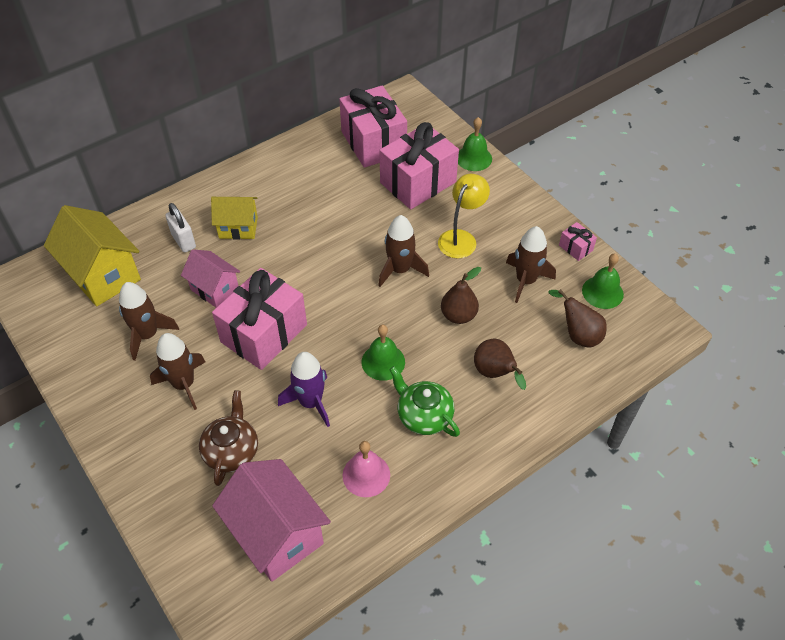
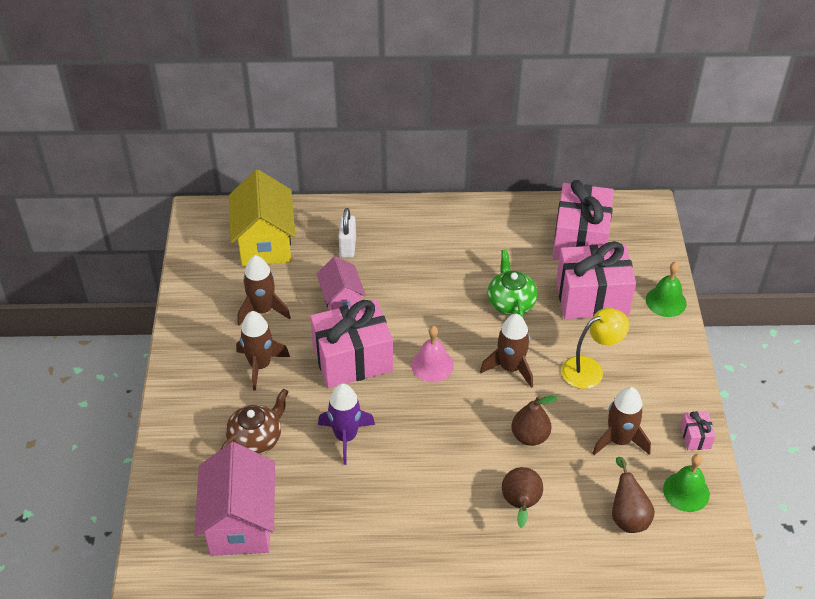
camera: 35 degrees right, 5 degrees down
yellow house [211,197,258,239] -> none
pink bell [343,441,390,497] -> pink bell moved to [411,326,454,382]
green bell [362,325,405,381] -> none
green teapot [389,366,460,437] -> green teapot moved to [487,249,538,319]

──────

**Task to carry out:**
Search the material above for the word "none", then copy out each line that has it.

**Solution for this task:**
yellow house [211,197,258,239] -> none
green bell [362,325,405,381] -> none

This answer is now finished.